**Required work:**
Down to the last line, repeat the entries exactly and drop any image.

Records from a dataset:
──────────

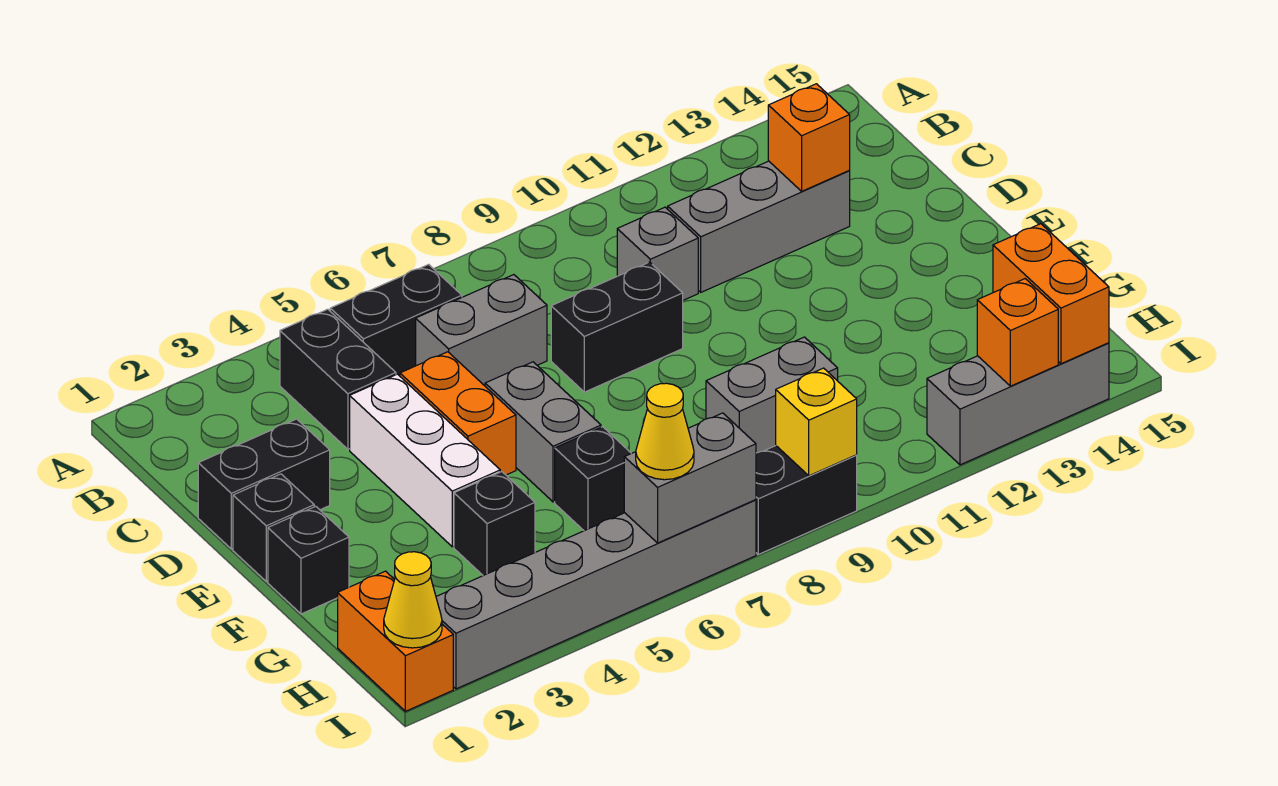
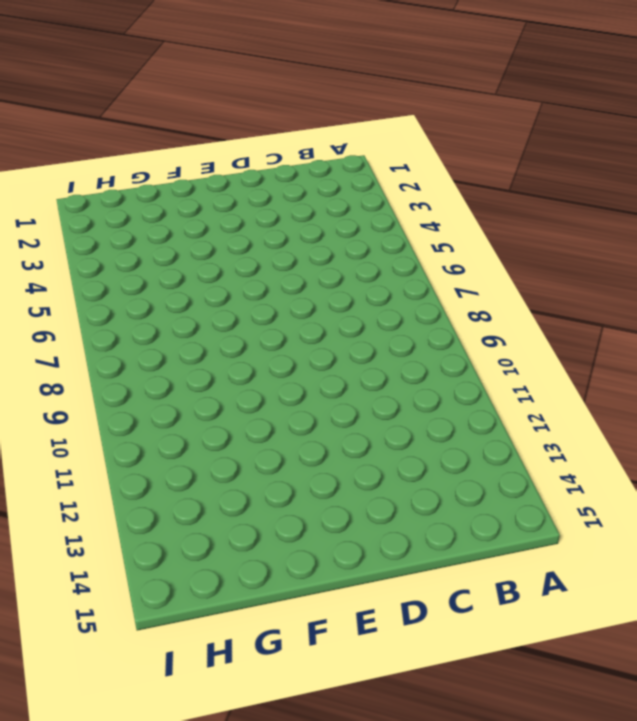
none -> black brick B4:C4 level 1
none -> black brick B5:B6 level 1
none -> grey brick C6:C7 level 1

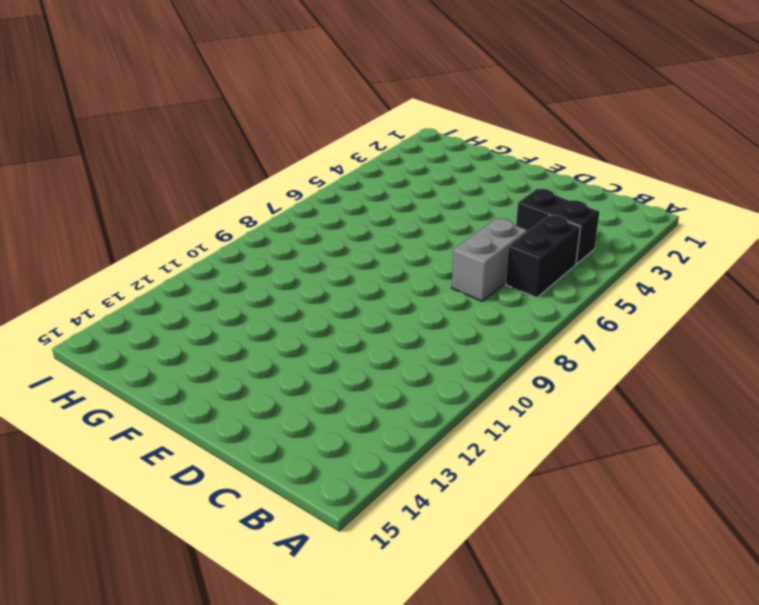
none -> grey brick C10 level 1
none -> grey brick C11:C13 level 1
none -> black brick D1:D2 level 1

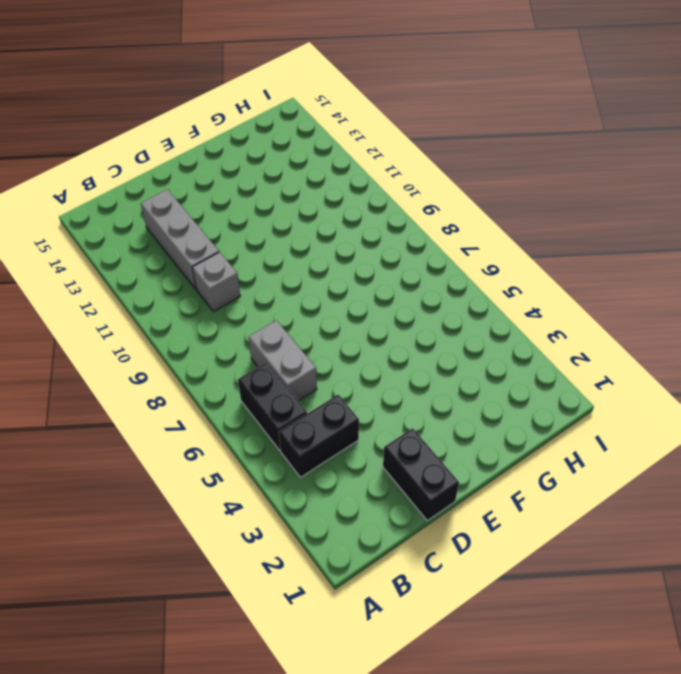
none -> white brick D4:F4 level 1
none -> orange brick D5:E5 level 1
none -> black brick D8:D9 level 1

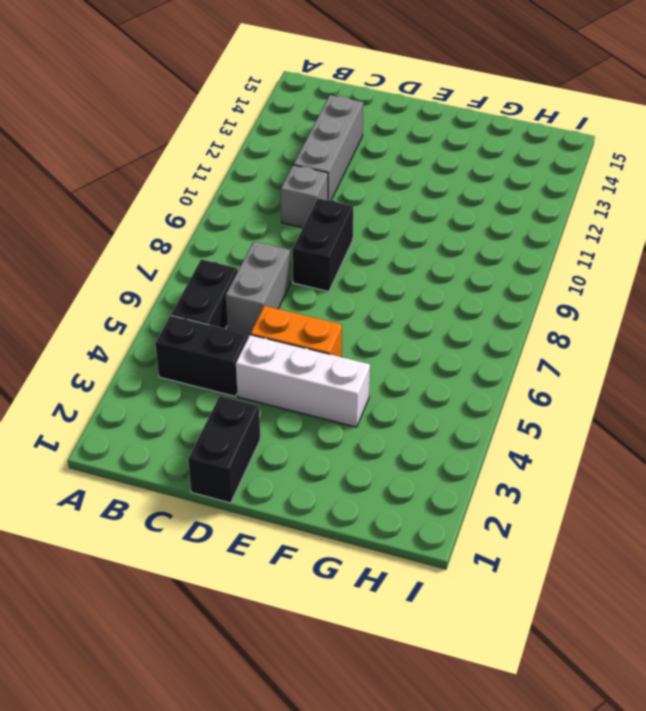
none -> black brick E1 level 1
none -> grey brick E6:F6 level 1
none -> black brick F1 level 1

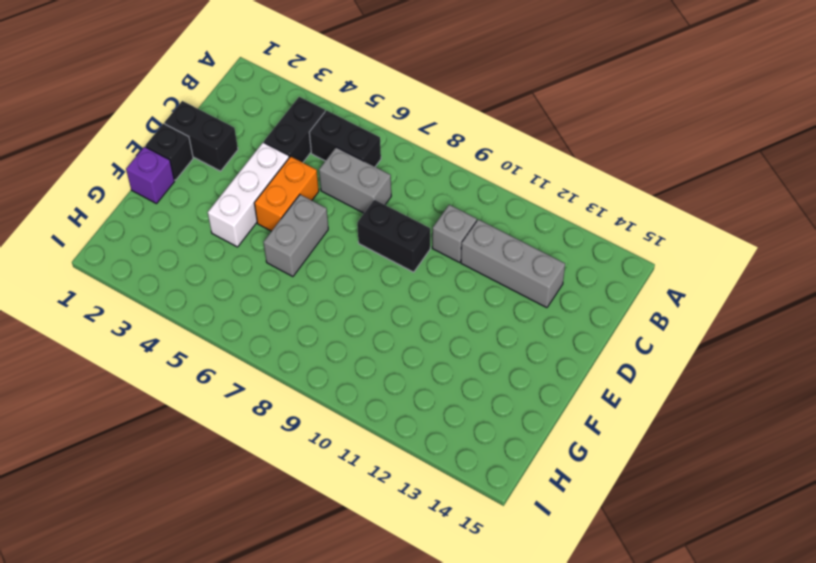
purple brick F1 level 1 -> black brick F1 level 1
none -> black brick G4 level 1
none -> black brick G6 level 1
none -> grey brick G9:G10 level 1

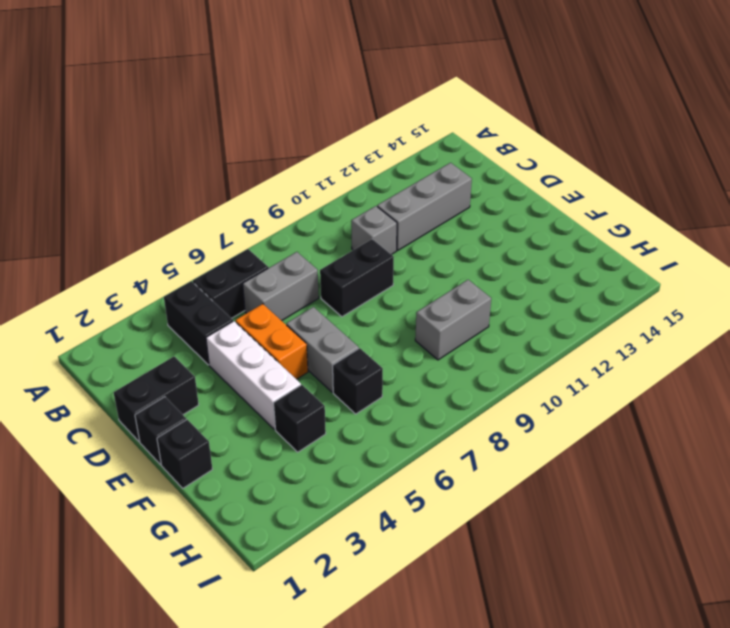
none -> orange brick H1:I1 level 1
none -> grey brick I2:I7 level 1
none -> black brick I8:I9 level 1

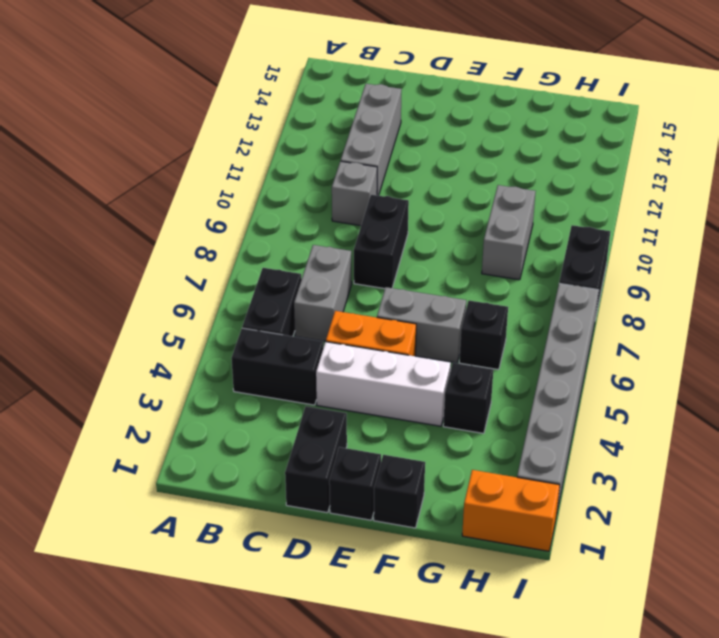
none -> grey brick I12:I14 level 1
none -> orange brick C13 level 2
none -> orange brick H14:I14 level 2

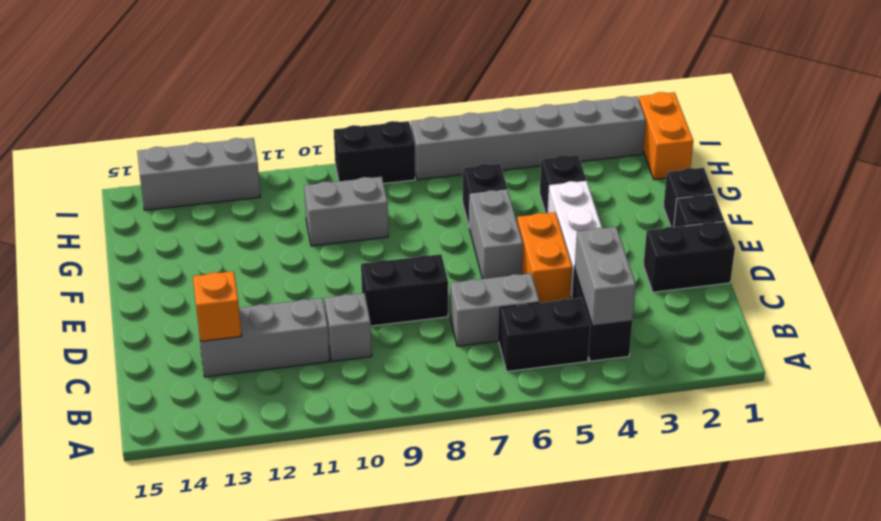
grey brick B4:C4 level 2 -> grey brick I6:I7 level 2
none -> orange brick H14:I14 level 2
none -> yellow cone I1 level 2
none -> yellow brick I9 level 2

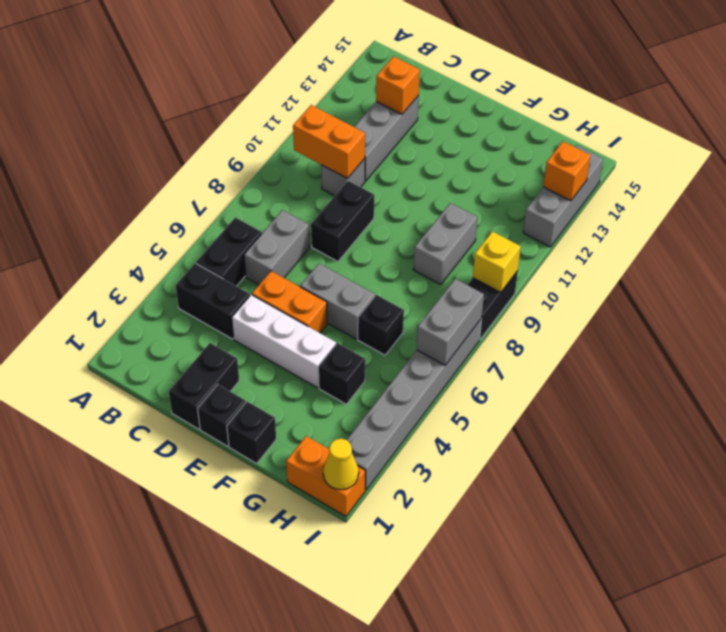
orange brick B10:C10 level 2 -> orange brick H14:I14 level 2
none -> yellow cone I6 level 3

──────────

**Response area:**
none -> black brick B4:C4 level 1
none -> black brick B5:B6 level 1
none -> grey brick C6:C7 level 1

none -> grey brick C10 level 1
none -> grey brick C11:C13 level 1
none -> black brick D1:D2 level 1

none -> white brick D4:F4 level 1
none -> orange brick D5:E5 level 1
none -> black brick D8:D9 level 1

none -> black brick E1 level 1
none -> grey brick E6:F6 level 1
none -> black brick F1 level 1

purple brick F1 level 1 -> black brick F1 level 1
none -> black brick G4 level 1
none -> black brick G6 level 1
none -> grey brick G9:G10 level 1

none -> orange brick H1:I1 level 1
none -> grey brick I2:I7 level 1
none -> black brick I8:I9 level 1

none -> grey brick I12:I14 level 1
none -> orange brick C13 level 2
none -> orange brick H14:I14 level 2

grey brick B4:C4 level 2 -> grey brick I6:I7 level 2
none -> orange brick H14:I14 level 2
none -> yellow cone I1 level 2
none -> yellow brick I9 level 2

orange brick B10:C10 level 2 -> orange brick H14:I14 level 2
none -> yellow cone I6 level 3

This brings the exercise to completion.